Echo back the records from the line with "This screenshot has height=540, width=960. I want" to the line with "Locate an element", keeping every character unchanged.

-- START Records provided --

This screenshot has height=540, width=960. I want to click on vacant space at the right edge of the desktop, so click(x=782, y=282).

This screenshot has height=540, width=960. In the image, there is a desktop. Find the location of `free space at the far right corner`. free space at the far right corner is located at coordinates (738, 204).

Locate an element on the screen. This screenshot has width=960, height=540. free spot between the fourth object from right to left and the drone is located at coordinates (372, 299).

-- END Records provided --
-- START Records provided --

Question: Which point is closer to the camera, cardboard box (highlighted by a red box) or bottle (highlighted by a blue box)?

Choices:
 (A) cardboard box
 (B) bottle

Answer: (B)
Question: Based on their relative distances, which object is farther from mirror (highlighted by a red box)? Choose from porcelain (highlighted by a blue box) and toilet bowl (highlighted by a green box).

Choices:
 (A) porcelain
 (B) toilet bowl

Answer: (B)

-- END Records provided --

The answer
This screenshot has height=540, width=960. I want to click on vacant space at the right edge of the desktop, so click(x=782, y=282).

This screenshot has height=540, width=960. In the image, there is a desktop. Find the location of `free space at the far right corner`. free space at the far right corner is located at coordinates (738, 204).

Locate an element on the screen. This screenshot has width=960, height=540. free spot between the fourth object from right to left and the drone is located at coordinates (372, 299).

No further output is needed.